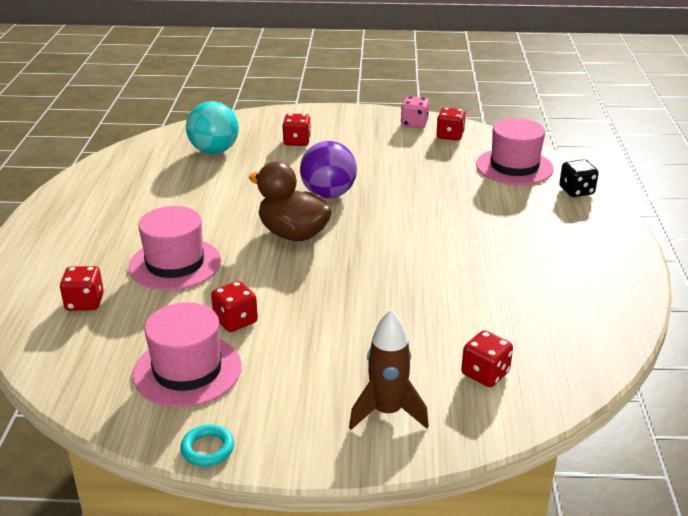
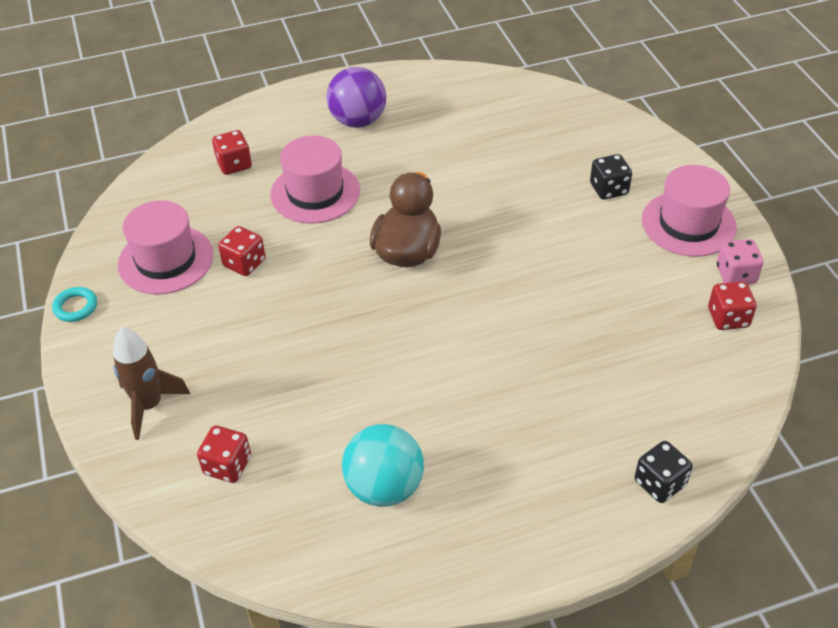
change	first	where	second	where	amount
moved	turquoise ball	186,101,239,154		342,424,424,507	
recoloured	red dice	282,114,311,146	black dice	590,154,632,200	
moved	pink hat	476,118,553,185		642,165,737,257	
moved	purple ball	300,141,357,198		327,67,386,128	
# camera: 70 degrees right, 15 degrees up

• _EXERCISE_
What is wanted is a word-for-word restatement of the entries, without their images.

• _EXPECTED ANSWER_
change	first	where	second	where	amount
moved	turquoise ball	186,101,239,154		342,424,424,507	
recoloured	red dice	282,114,311,146	black dice	590,154,632,200	
moved	pink hat	476,118,553,185		642,165,737,257	
moved	purple ball	300,141,357,198		327,67,386,128	
# camera: 70 degrees right, 15 degrees up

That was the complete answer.